[Start of Attachment]

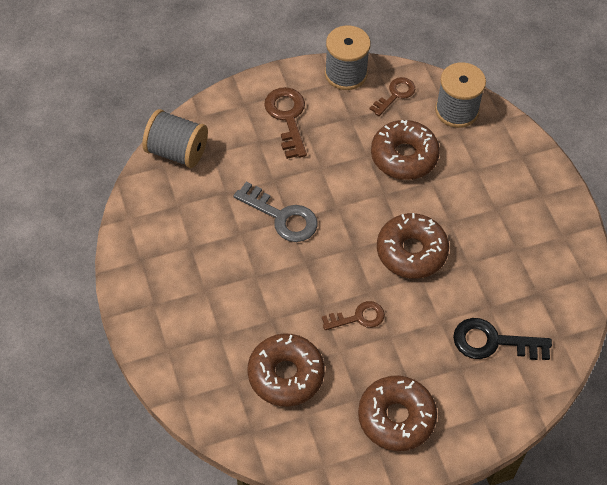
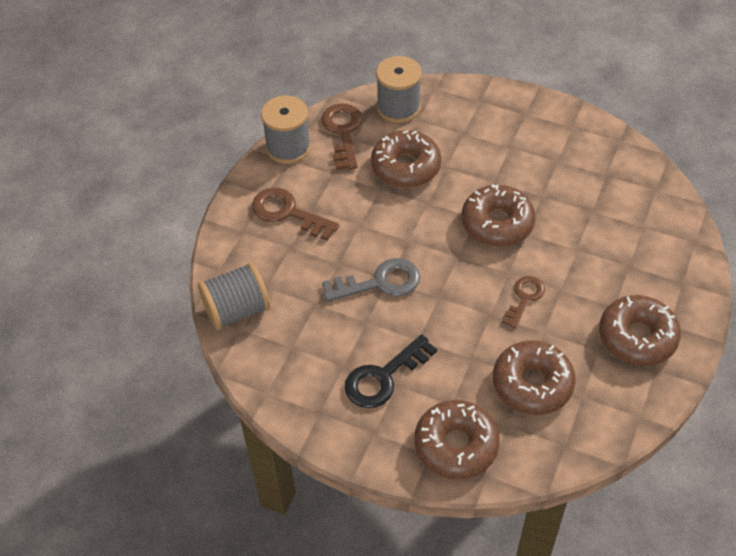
camera: 45 degrees left, 5 degrees down
(189, 361) = (456, 445): none -> brown donut
(395, 95) = (343, 132): brown key -> brown key, size x1.52
(493, 342) = (624, 230): black key -> black key (384, 377)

[End of Attachment]

All lines above with "brown" in them should be returned.

*THE COMPLETED TASK:*
(189, 361) = (456, 445): none -> brown donut
(395, 95) = (343, 132): brown key -> brown key, size x1.52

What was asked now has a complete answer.